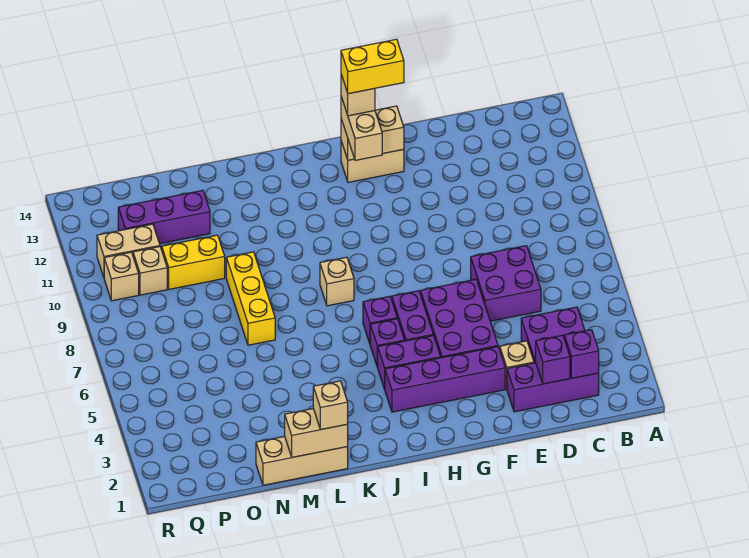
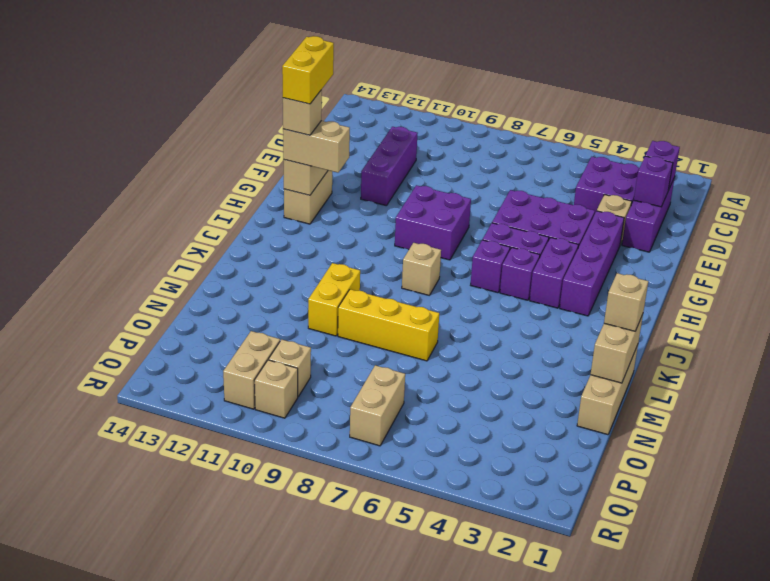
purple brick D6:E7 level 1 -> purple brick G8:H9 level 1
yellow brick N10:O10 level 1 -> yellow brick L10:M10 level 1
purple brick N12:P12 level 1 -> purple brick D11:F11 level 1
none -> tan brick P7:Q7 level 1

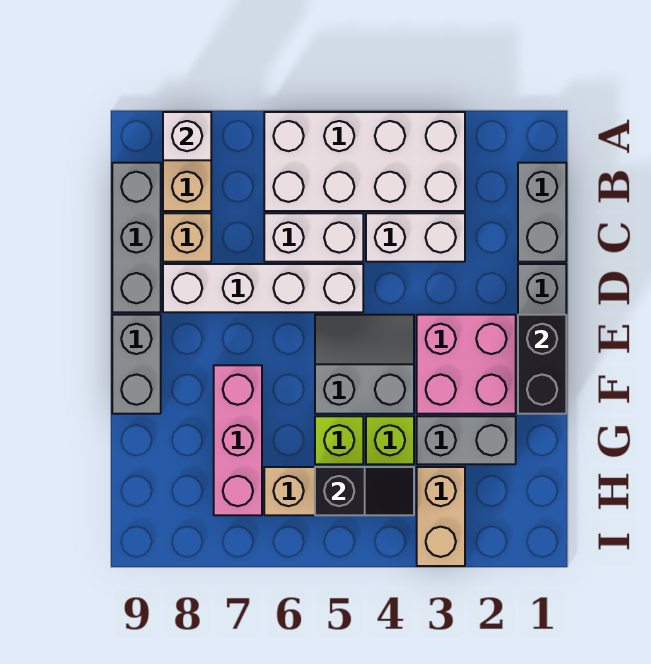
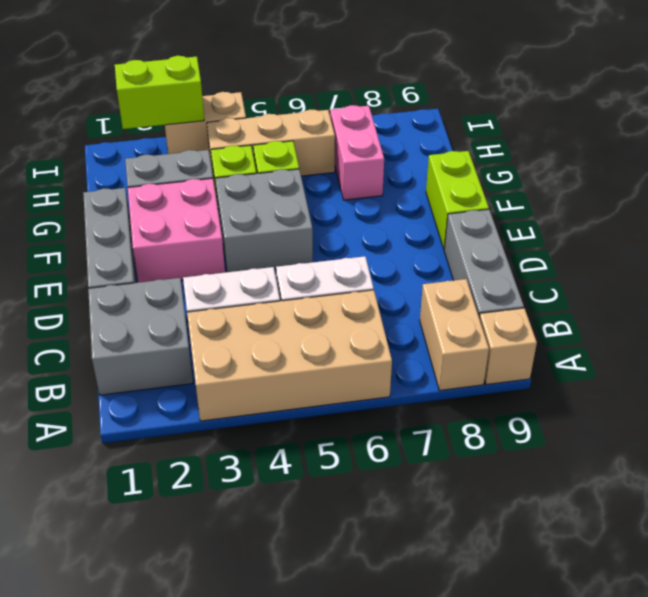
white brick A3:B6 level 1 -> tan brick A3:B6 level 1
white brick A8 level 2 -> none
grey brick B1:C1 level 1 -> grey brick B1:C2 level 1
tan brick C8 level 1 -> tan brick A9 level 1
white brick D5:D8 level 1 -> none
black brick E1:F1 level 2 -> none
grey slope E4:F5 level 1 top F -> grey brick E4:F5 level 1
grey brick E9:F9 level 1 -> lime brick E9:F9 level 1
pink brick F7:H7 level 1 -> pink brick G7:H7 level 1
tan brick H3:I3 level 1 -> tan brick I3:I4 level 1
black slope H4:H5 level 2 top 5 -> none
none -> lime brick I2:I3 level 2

→ Exercise brief
A verbatim copy of the material, pictures excluded, is what must be produced.

→ Your solution
purple brick D6:E7 level 1 -> purple brick G8:H9 level 1
yellow brick N10:O10 level 1 -> yellow brick L10:M10 level 1
purple brick N12:P12 level 1 -> purple brick D11:F11 level 1
none -> tan brick P7:Q7 level 1

white brick A3:B6 level 1 -> tan brick A3:B6 level 1
white brick A8 level 2 -> none
grey brick B1:C1 level 1 -> grey brick B1:C2 level 1
tan brick C8 level 1 -> tan brick A9 level 1
white brick D5:D8 level 1 -> none
black brick E1:F1 level 2 -> none
grey slope E4:F5 level 1 top F -> grey brick E4:F5 level 1
grey brick E9:F9 level 1 -> lime brick E9:F9 level 1
pink brick F7:H7 level 1 -> pink brick G7:H7 level 1
tan brick H3:I3 level 1 -> tan brick I3:I4 level 1
black slope H4:H5 level 2 top 5 -> none
none -> lime brick I2:I3 level 2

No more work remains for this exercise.